**TASK REQUIREMENTS:** Every entry is to be transcribed as it stands. Images stay out.

**EXERCISE MATERIAL:**
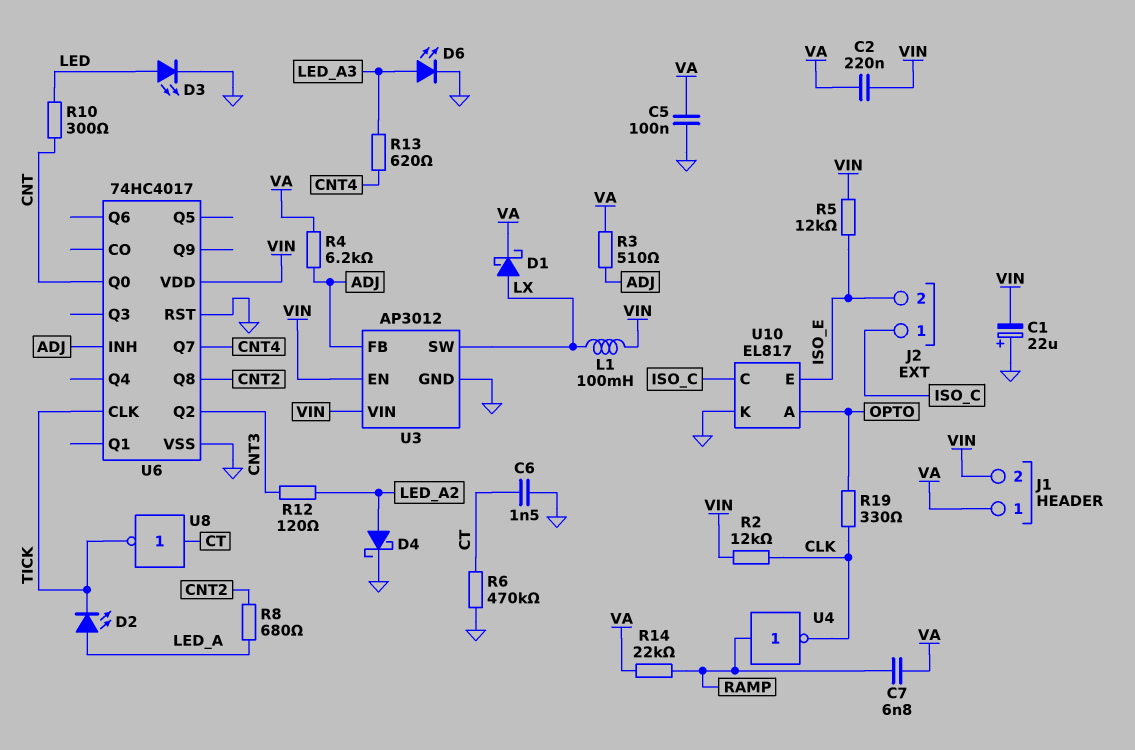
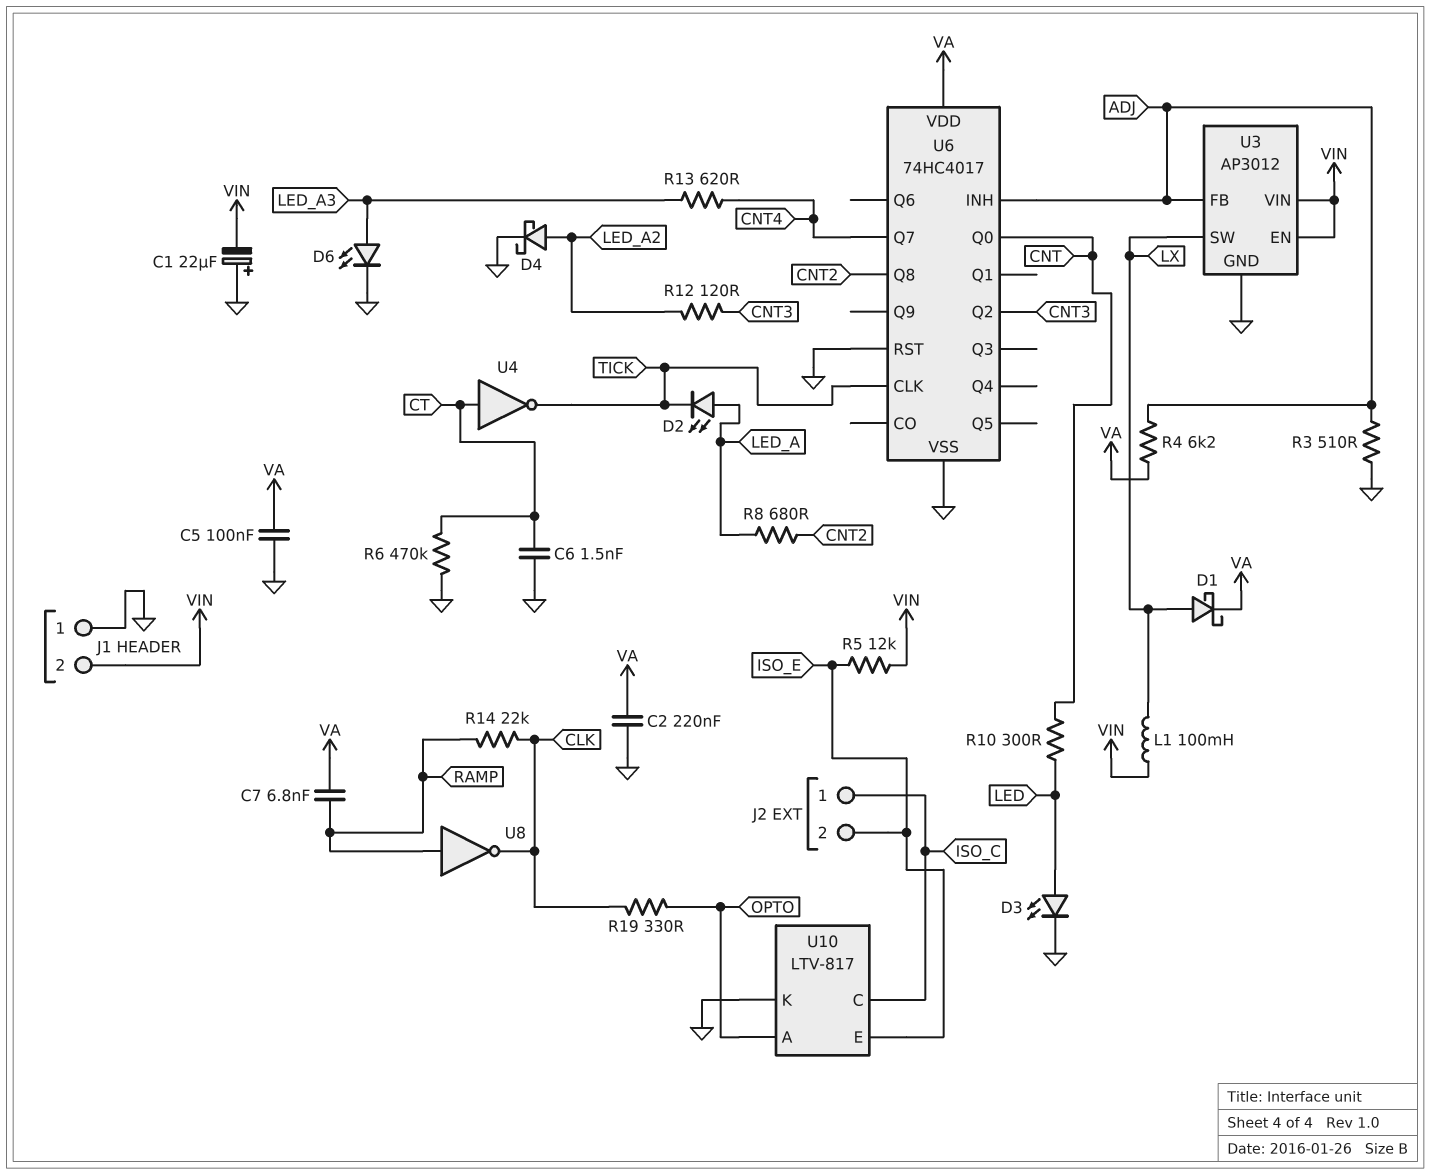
C2: 220nF (VA, VIN) -> 220nF (GND, VA)
J1 pin 1: VA -> GND
R2: 12k (CLK, VIN) -> none
R3: 510 (ADJ, VA) -> 510 (ADJ, GND)
R14: 22k (RAMP, VA) -> 22k (CLK, RAMP)
U4: NOT (in RAMP, out CLK) -> NOT (in CT, out TICK)
U6 pin VDD: VIN -> VA
U8: NOT (in CT, out TICK) -> NOT (in RAMP, out CLK)
U10: EL817 -> LTV-817

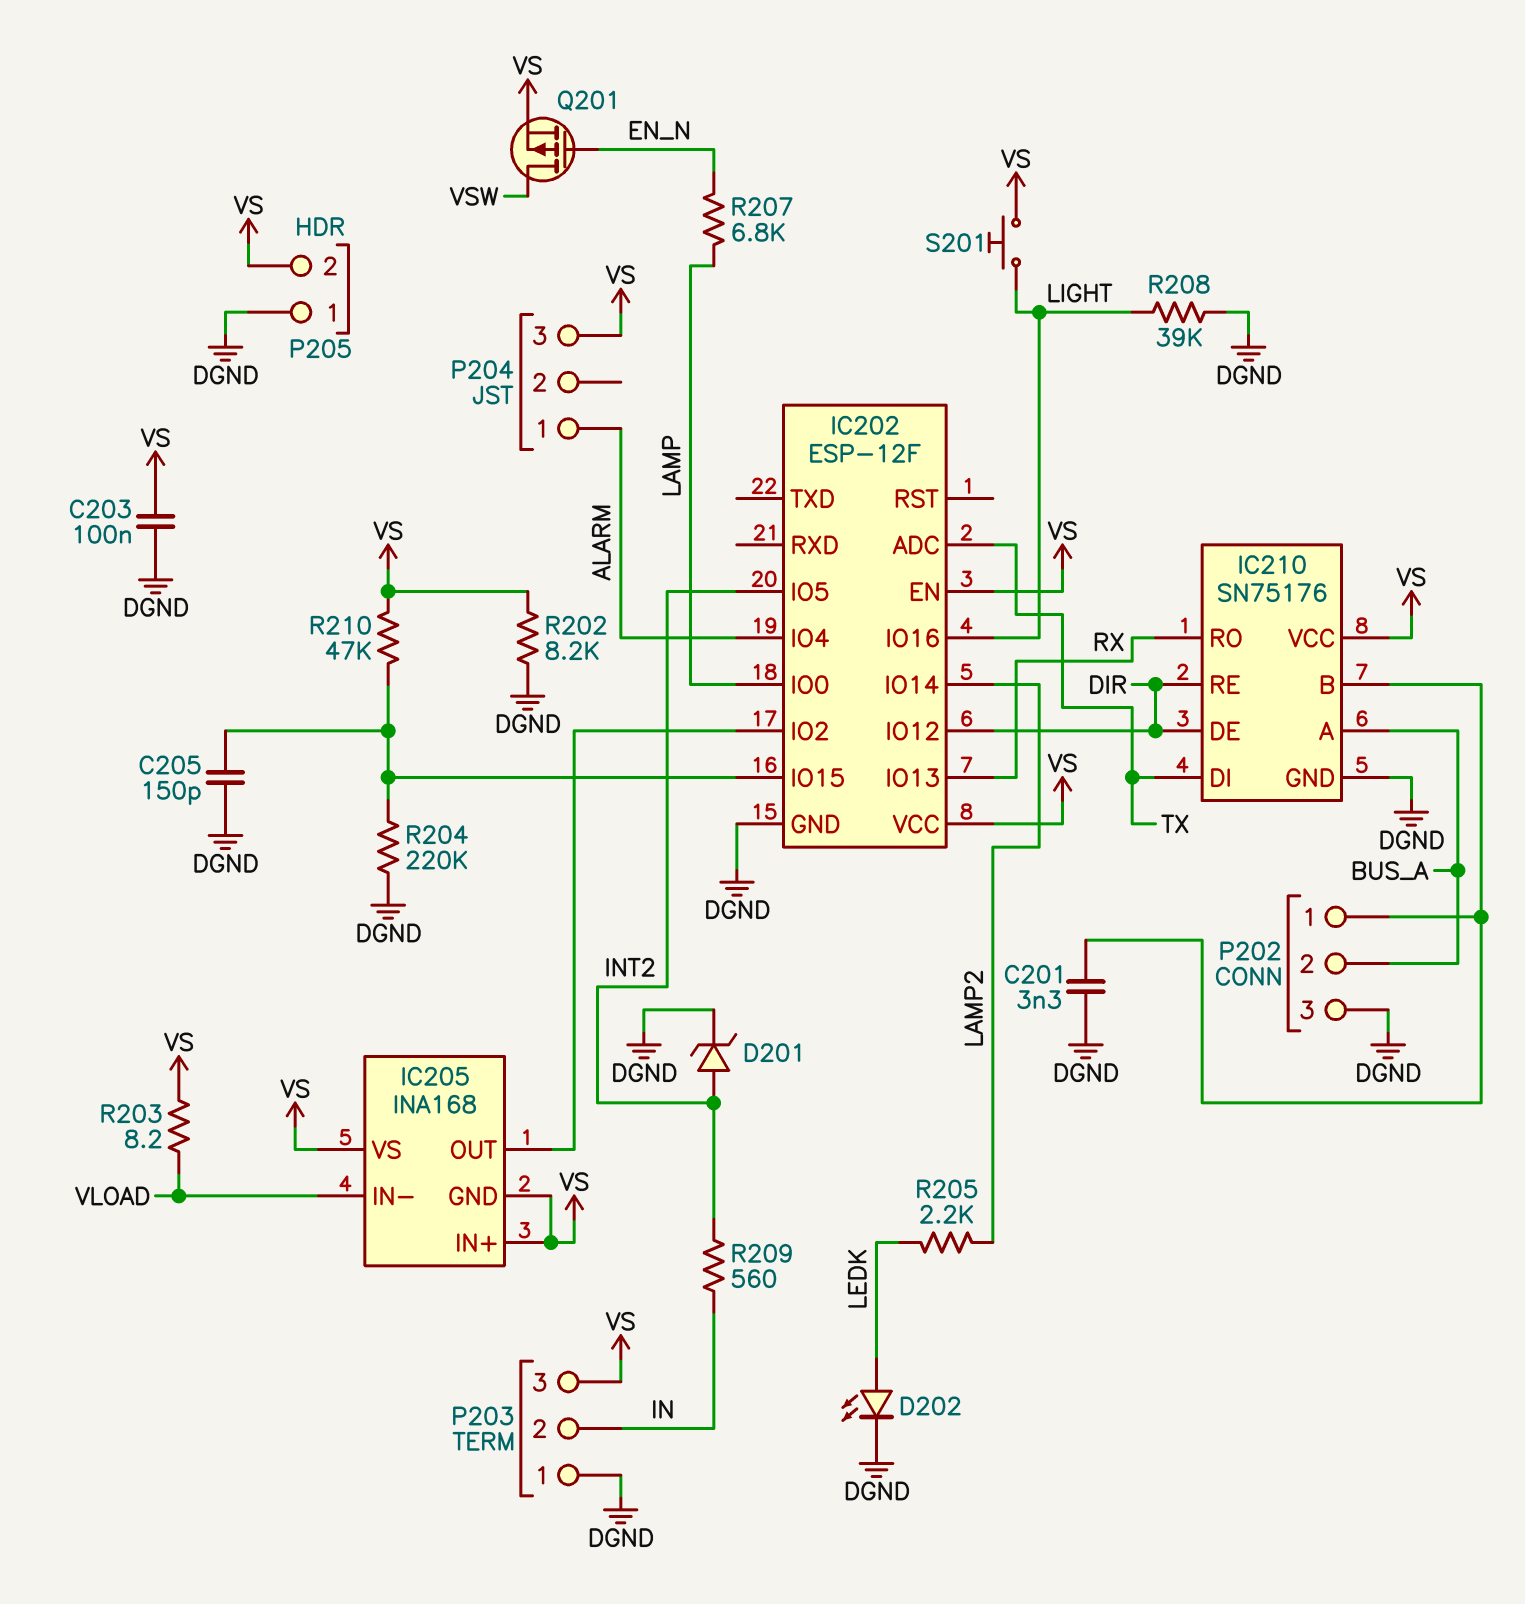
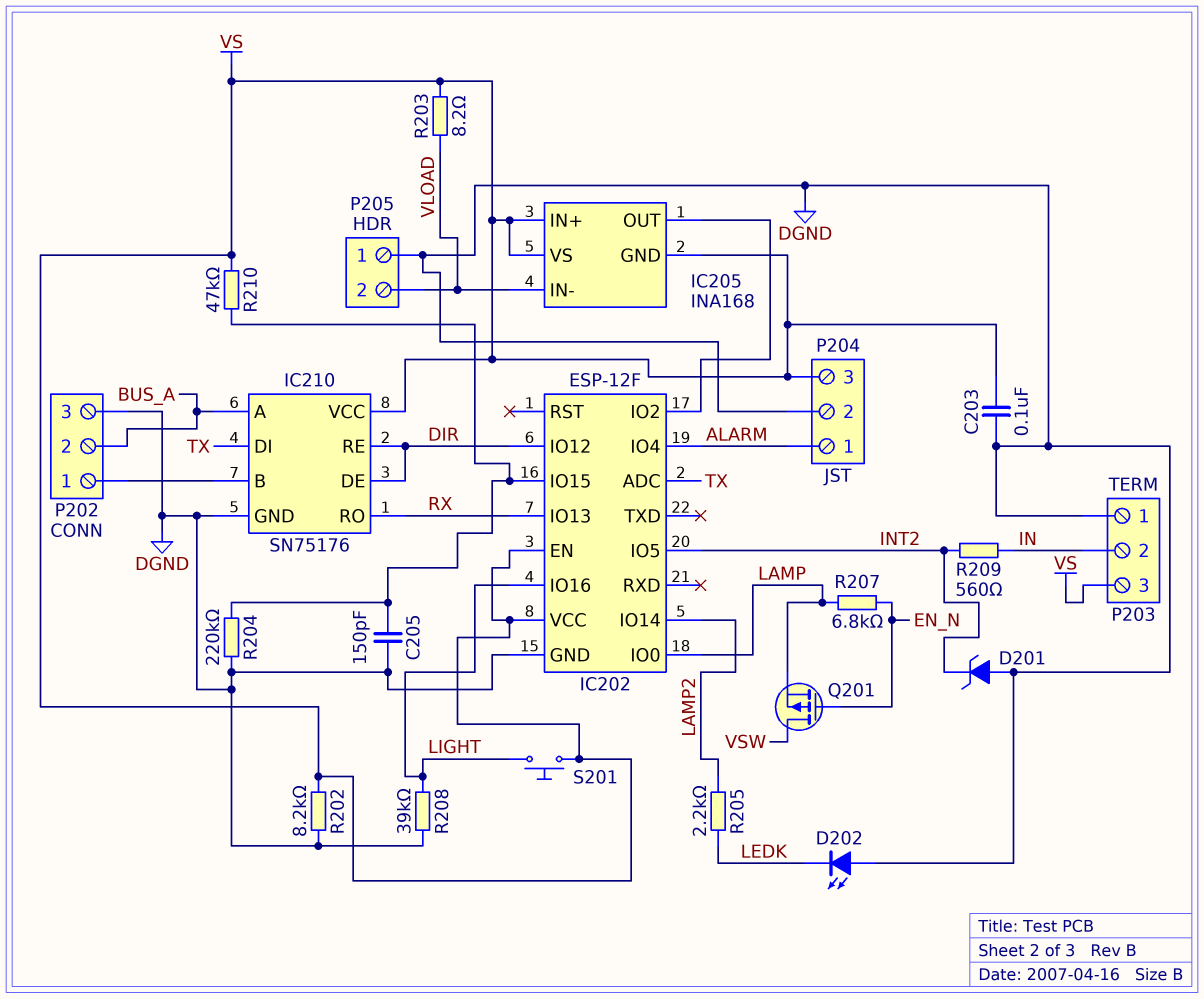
C201: 3.3nF (DGND, IC210/B) -> none
D201: zener (A INT2, K DGND) -> zener (A DGND, K INT2)
D202: LED (A LEDK, K DGND) -> LED (A DGND, K LEDK)
P204 pin 2: none -> DGND
P205 pin 2: VS -> VLOAD
Q201: PMOS (G EN_N, D VSW, S VS) -> PMOS (G EN_N, D VSW, S LAMP)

**EXPECTED OUTPUT:**
C2: 220nF (VA, VIN) -> 220nF (GND, VA)
J1 pin 1: VA -> GND
R2: 12k (CLK, VIN) -> none
R3: 510 (ADJ, VA) -> 510 (ADJ, GND)
R14: 22k (RAMP, VA) -> 22k (CLK, RAMP)
U4: NOT (in RAMP, out CLK) -> NOT (in CT, out TICK)
U6 pin VDD: VIN -> VA
U8: NOT (in CT, out TICK) -> NOT (in RAMP, out CLK)
U10: EL817 -> LTV-817

C201: 3.3nF (DGND, IC210/B) -> none
D201: zener (A INT2, K DGND) -> zener (A DGND, K INT2)
D202: LED (A LEDK, K DGND) -> LED (A DGND, K LEDK)
P204 pin 2: none -> DGND
P205 pin 2: VS -> VLOAD
Q201: PMOS (G EN_N, D VSW, S VS) -> PMOS (G EN_N, D VSW, S LAMP)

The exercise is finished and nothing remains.